--- START ---
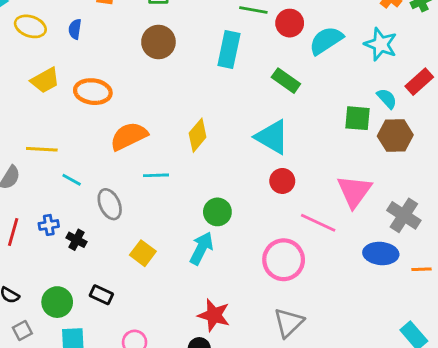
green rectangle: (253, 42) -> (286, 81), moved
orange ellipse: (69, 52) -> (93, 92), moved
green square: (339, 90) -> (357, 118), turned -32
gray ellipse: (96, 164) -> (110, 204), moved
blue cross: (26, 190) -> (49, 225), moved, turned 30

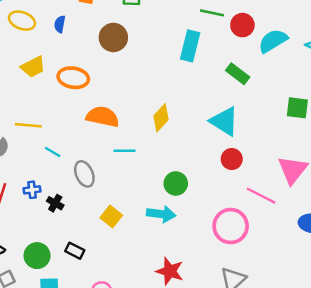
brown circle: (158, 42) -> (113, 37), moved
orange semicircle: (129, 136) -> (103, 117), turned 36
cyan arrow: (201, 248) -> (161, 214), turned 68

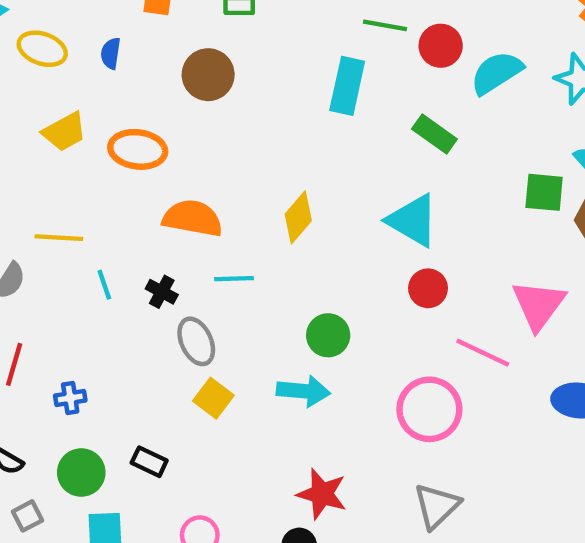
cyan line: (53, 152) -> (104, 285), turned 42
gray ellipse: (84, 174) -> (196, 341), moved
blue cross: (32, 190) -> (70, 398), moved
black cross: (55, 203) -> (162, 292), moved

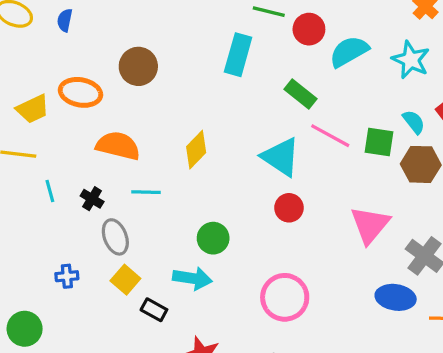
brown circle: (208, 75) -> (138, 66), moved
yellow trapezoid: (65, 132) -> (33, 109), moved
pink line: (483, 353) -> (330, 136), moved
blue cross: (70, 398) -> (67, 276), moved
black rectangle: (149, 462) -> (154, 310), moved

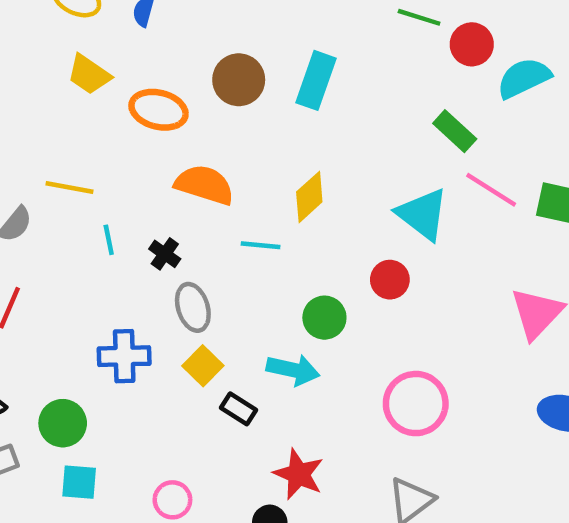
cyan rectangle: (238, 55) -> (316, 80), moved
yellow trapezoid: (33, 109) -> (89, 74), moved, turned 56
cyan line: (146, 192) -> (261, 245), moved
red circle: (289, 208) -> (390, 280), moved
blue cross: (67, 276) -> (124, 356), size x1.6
--- END ---
**Directions**: Copy exactly, and only, the lines running from the one containing "black rectangle: (149, 462)" through the final line of the data, and omit the pictures.

**Exercise response**:
black rectangle: (149, 462) -> (154, 310), moved

cyan rectangle: (238, 55) -> (316, 80), moved
yellow trapezoid: (33, 109) -> (89, 74), moved, turned 56
cyan line: (146, 192) -> (261, 245), moved
red circle: (289, 208) -> (390, 280), moved
blue cross: (67, 276) -> (124, 356), size x1.6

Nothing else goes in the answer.